YOUR ASSIGNMENT: Within the listing below, please copy exactly the lines between the line holding "Fredrik: [777,177,812,205] ->" and the line holding "old.txt: [1058,300,1085,335] ->", inclusive.

╭─ ENTRIES PROVIDED

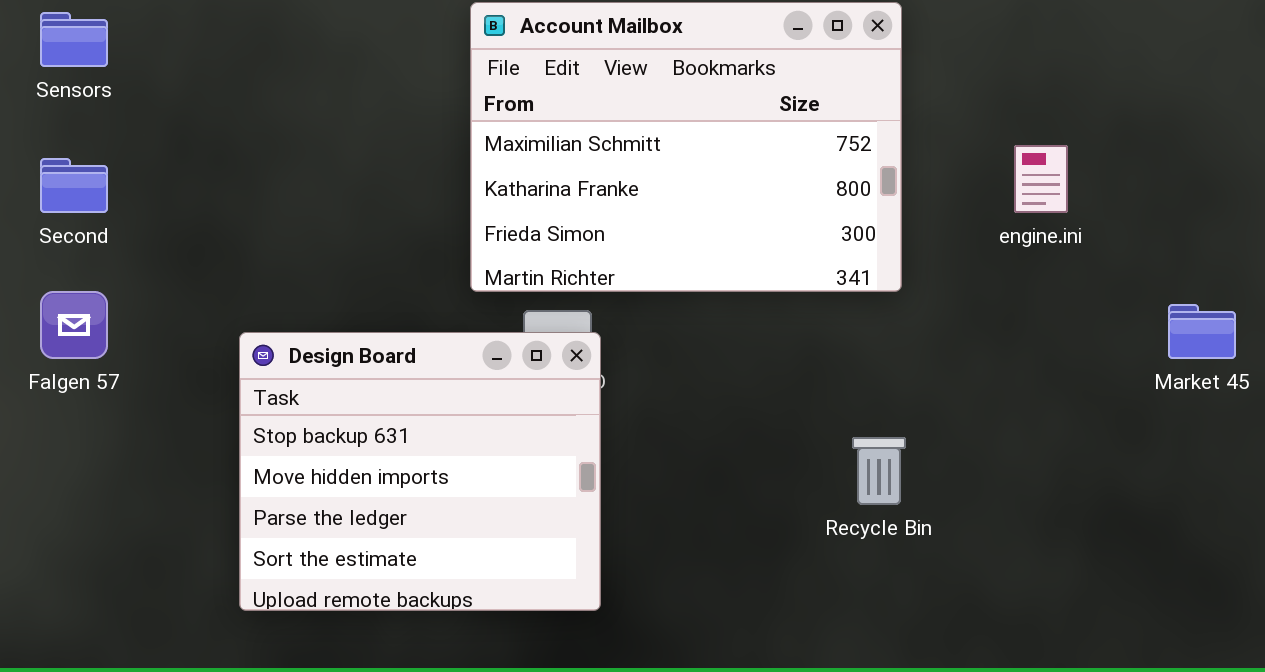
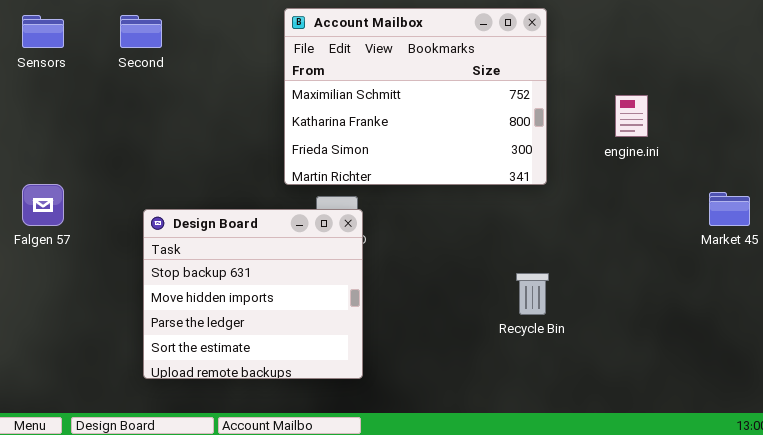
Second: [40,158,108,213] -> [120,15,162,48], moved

╰─
╭─ ENTRIES PROVIDED

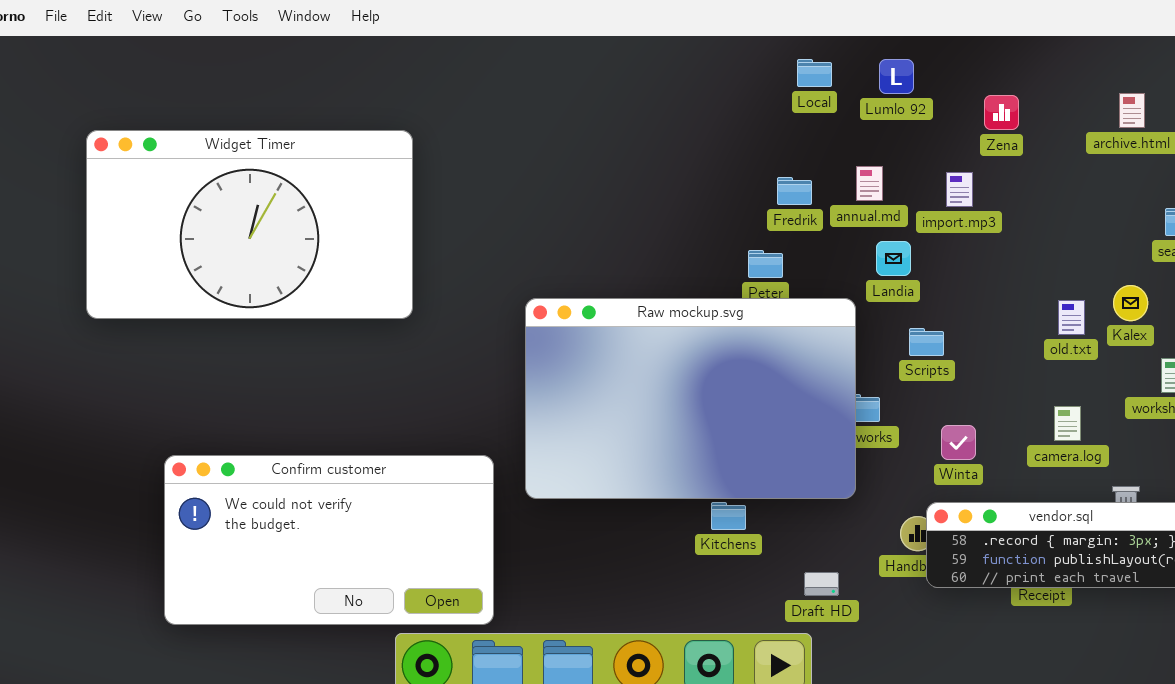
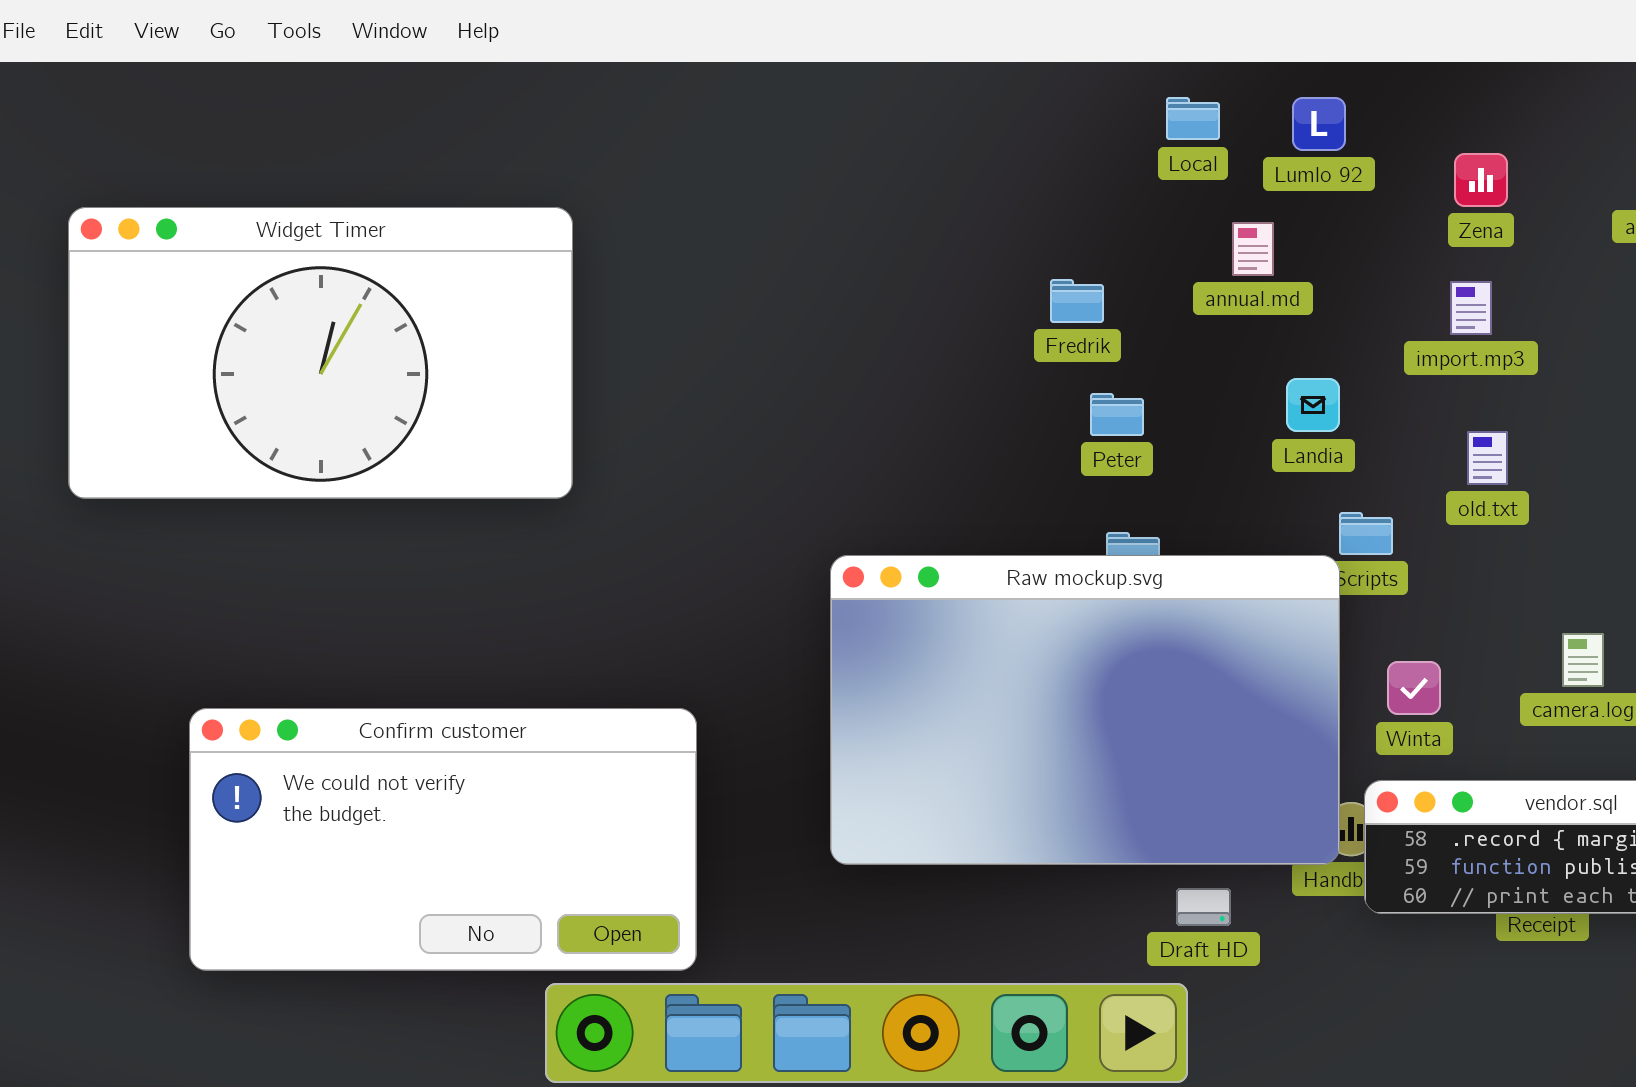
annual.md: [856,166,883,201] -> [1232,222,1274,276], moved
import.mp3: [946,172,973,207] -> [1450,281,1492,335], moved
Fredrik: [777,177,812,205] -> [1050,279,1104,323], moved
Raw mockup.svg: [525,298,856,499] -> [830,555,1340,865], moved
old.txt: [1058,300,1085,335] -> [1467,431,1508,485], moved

╰─

PROBLEM SOLUTION:
Fredrik: [777,177,812,205] -> [1050,279,1104,323], moved
Raw mockup.svg: [525,298,856,499] -> [830,555,1340,865], moved
old.txt: [1058,300,1085,335] -> [1467,431,1508,485], moved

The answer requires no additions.